Data items:
━━━━

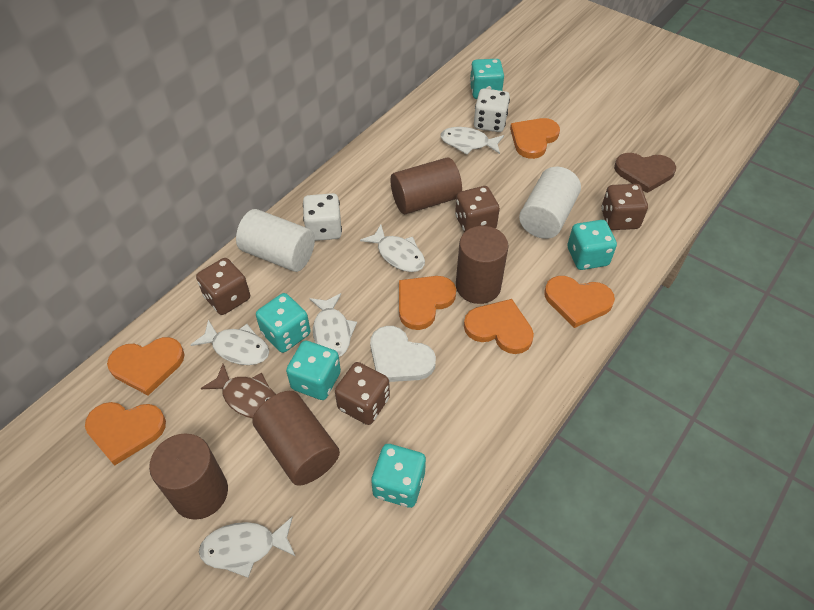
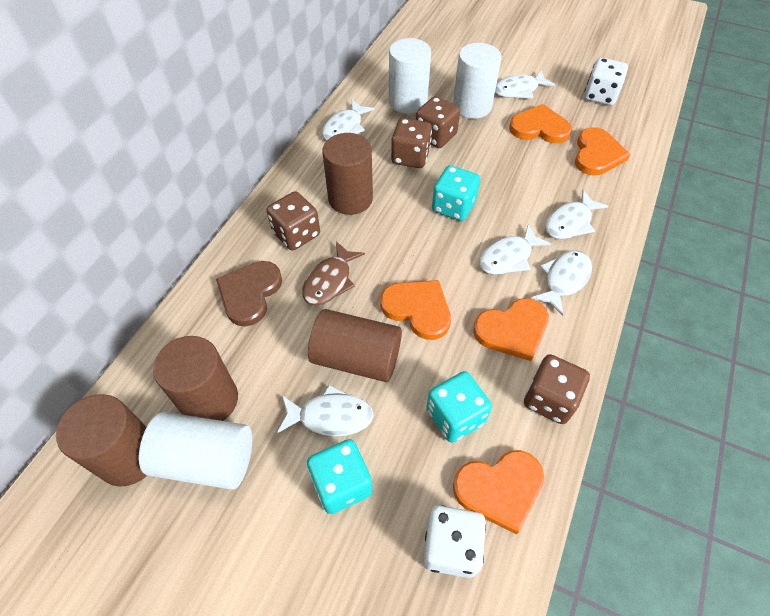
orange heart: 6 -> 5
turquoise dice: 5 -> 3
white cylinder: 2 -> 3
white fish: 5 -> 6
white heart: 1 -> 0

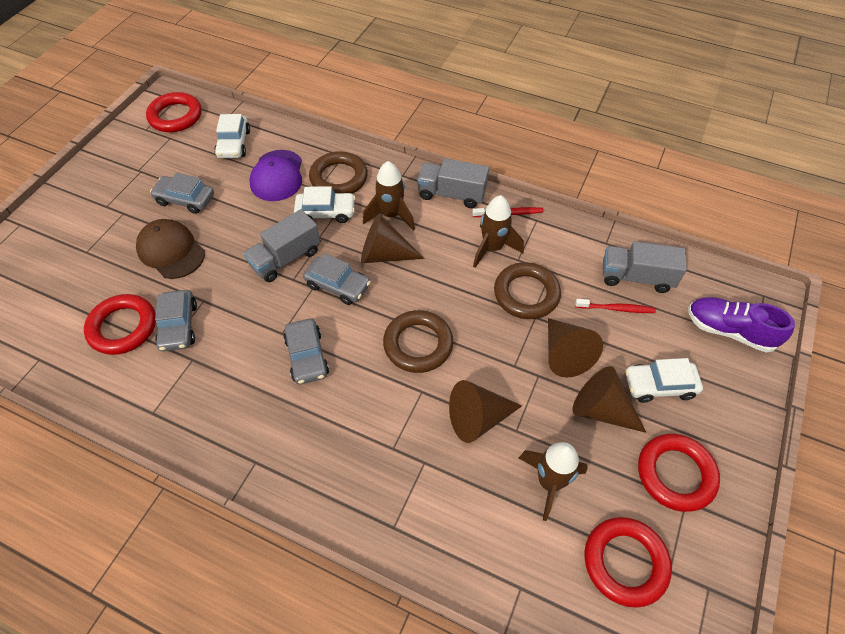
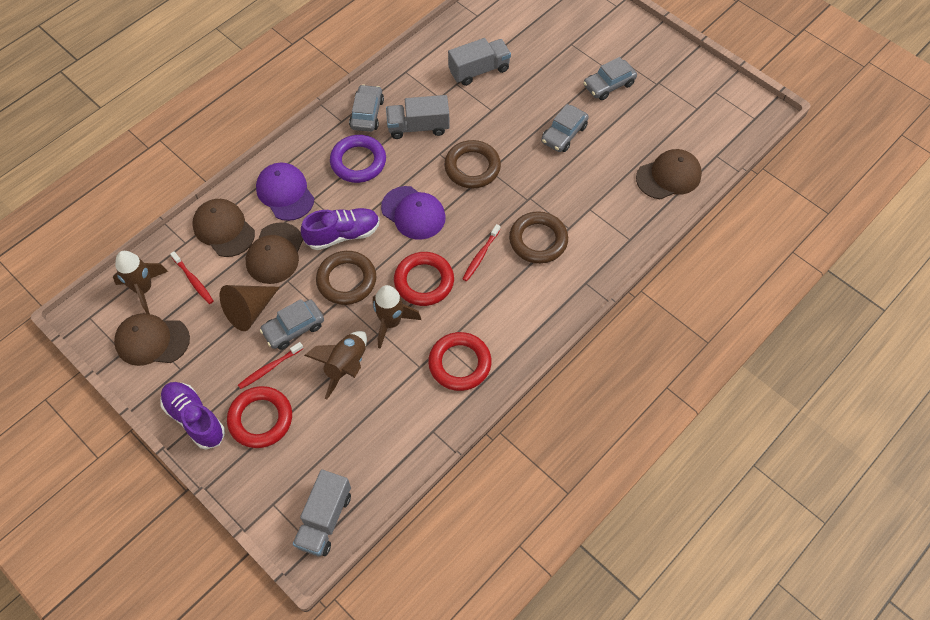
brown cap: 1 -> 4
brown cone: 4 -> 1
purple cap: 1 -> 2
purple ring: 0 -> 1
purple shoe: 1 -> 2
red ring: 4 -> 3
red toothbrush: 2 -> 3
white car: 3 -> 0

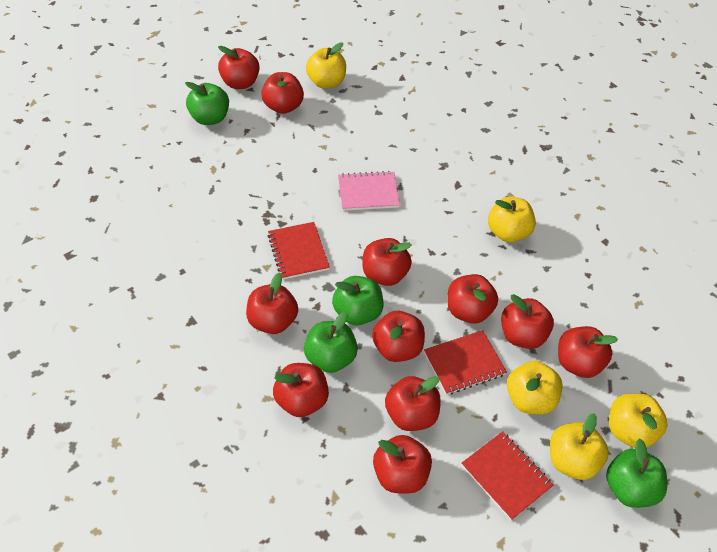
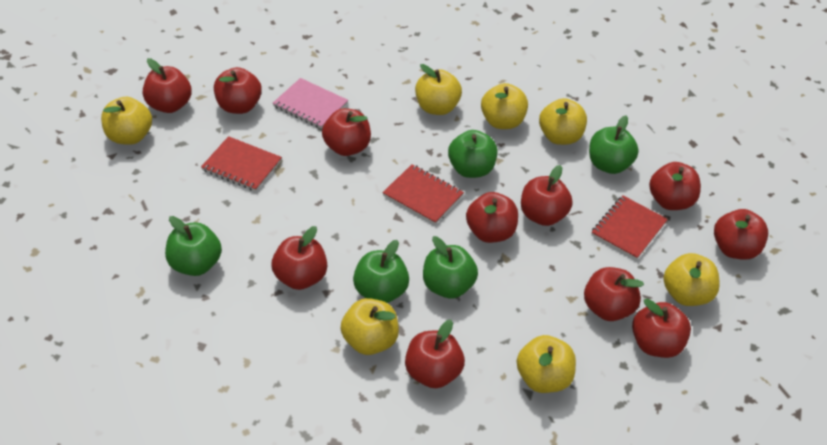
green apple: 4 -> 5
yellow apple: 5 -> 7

━━━━

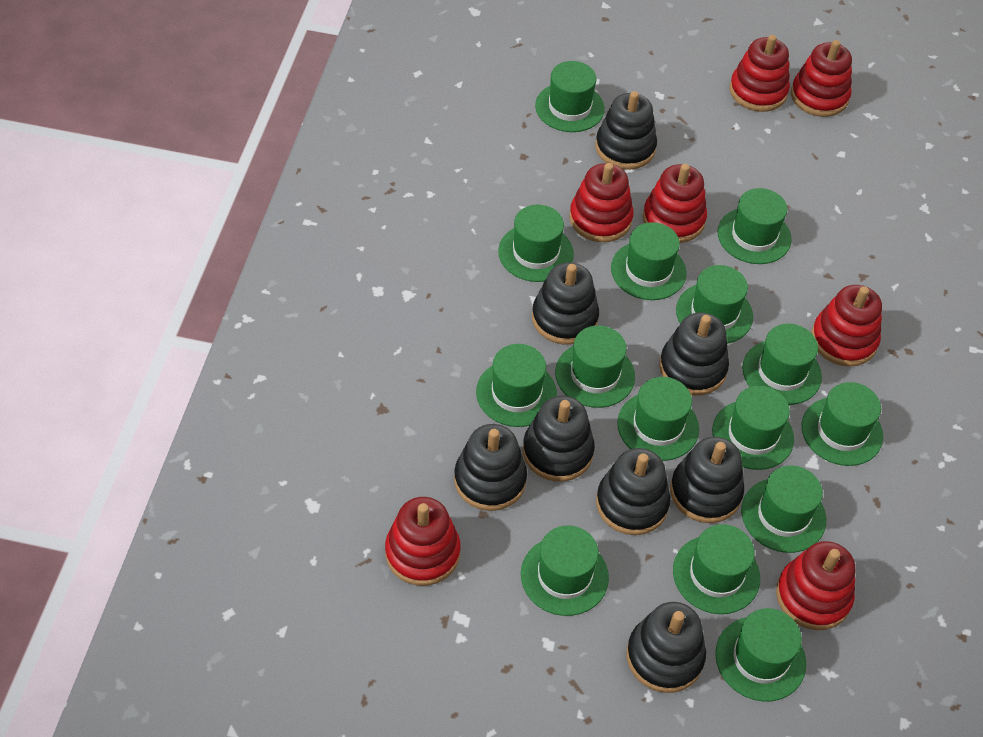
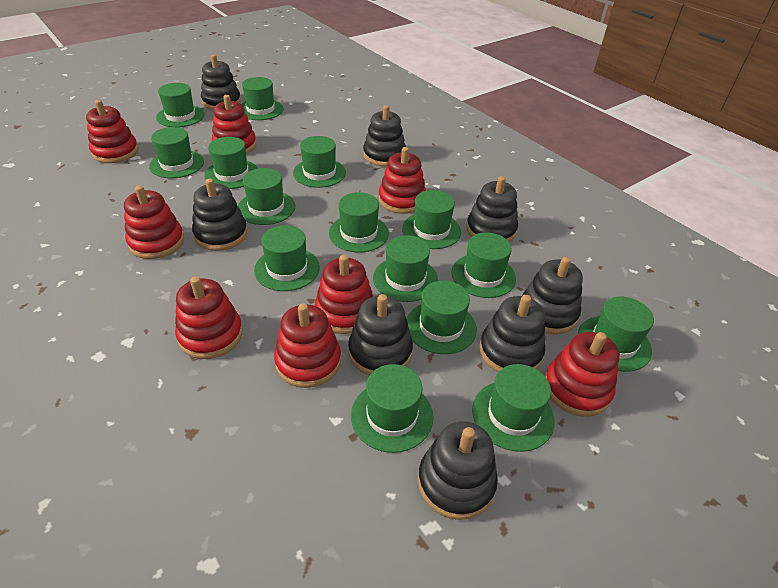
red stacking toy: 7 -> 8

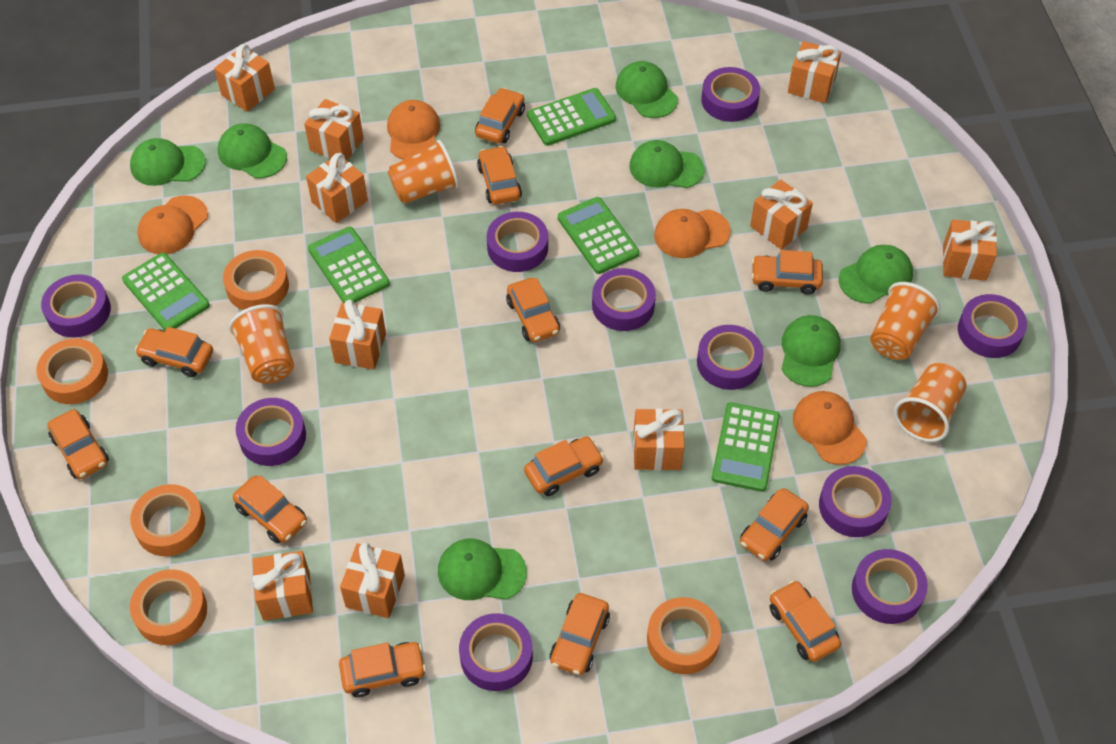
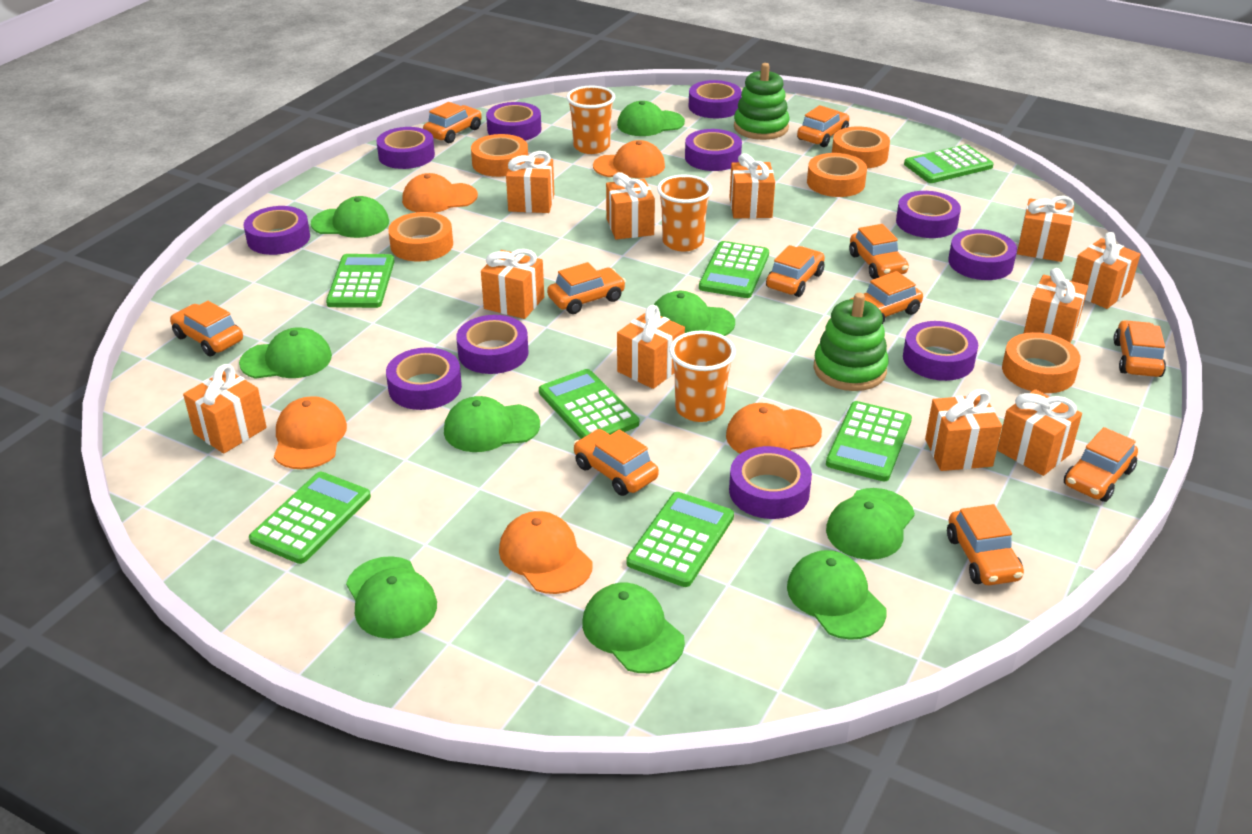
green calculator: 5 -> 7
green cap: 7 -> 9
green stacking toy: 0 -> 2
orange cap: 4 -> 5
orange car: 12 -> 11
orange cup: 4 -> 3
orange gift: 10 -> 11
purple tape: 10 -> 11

━━━━

__What to produce__. Copy out every line from the data above that has "orange" in it.

__Answer area__.
orange heart: 6 -> 5
orange cap: 4 -> 5
orange car: 12 -> 11
orange cup: 4 -> 3
orange gift: 10 -> 11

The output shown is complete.